Read through the records below and copy each line that uses the word "camera".

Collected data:

┄┄┄┄┄┄

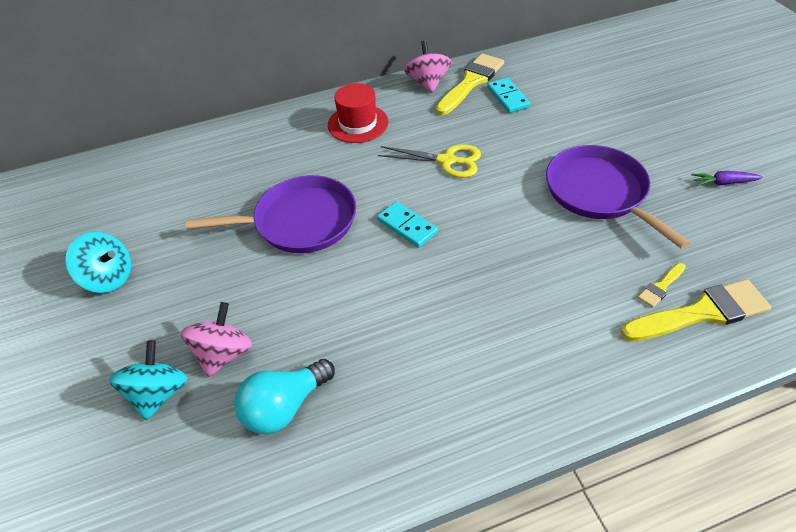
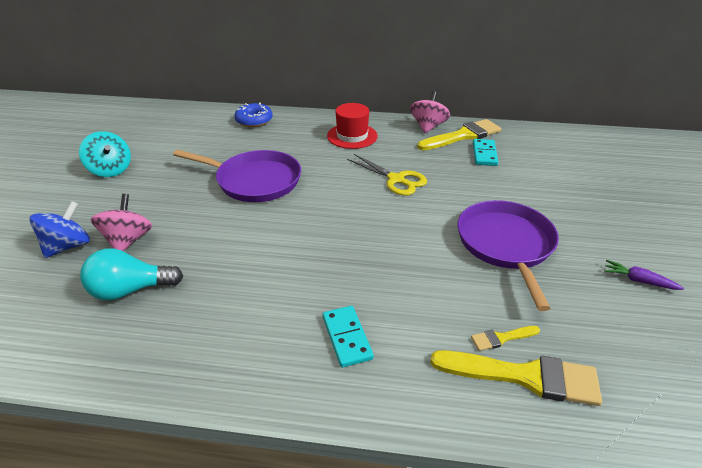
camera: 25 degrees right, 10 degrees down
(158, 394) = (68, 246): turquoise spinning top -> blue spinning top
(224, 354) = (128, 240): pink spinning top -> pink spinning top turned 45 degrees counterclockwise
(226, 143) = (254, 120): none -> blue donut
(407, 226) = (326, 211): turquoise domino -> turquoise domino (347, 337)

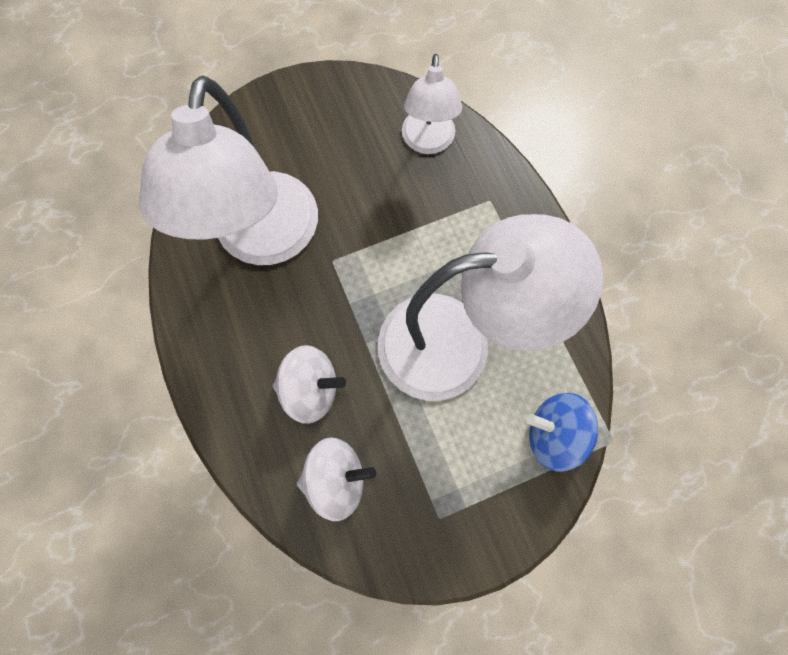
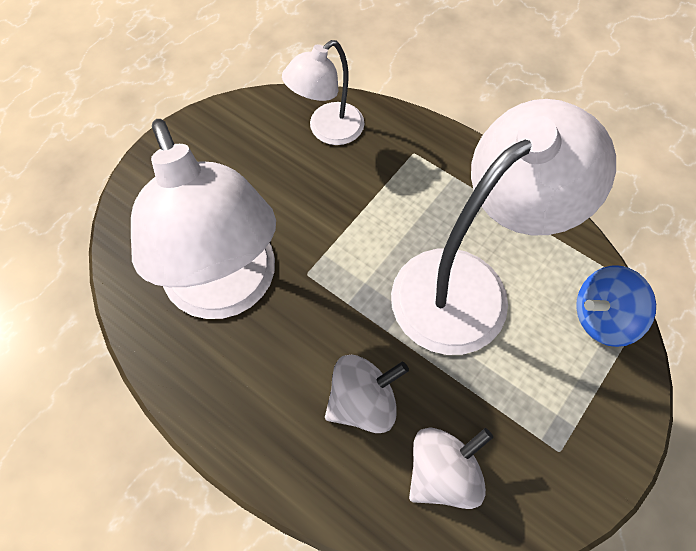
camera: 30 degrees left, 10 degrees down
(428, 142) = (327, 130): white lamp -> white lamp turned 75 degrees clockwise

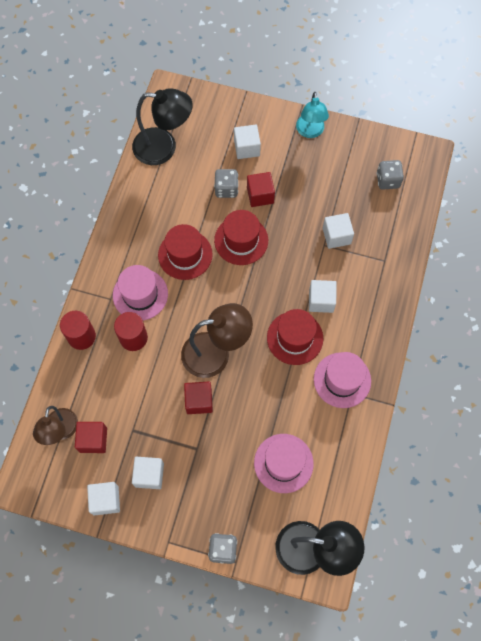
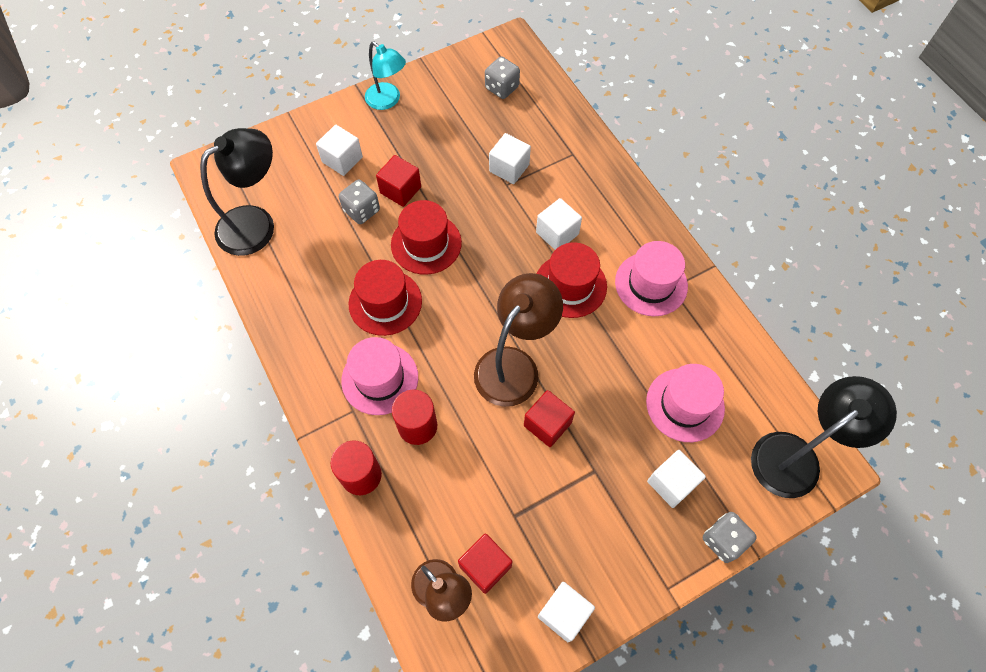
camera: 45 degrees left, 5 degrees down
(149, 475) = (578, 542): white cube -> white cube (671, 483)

┄┄┄┄┄┄

**Response**
camera: 25 degrees right, 10 degrees down
camera: 30 degrees left, 10 degrees down
camera: 45 degrees left, 5 degrees down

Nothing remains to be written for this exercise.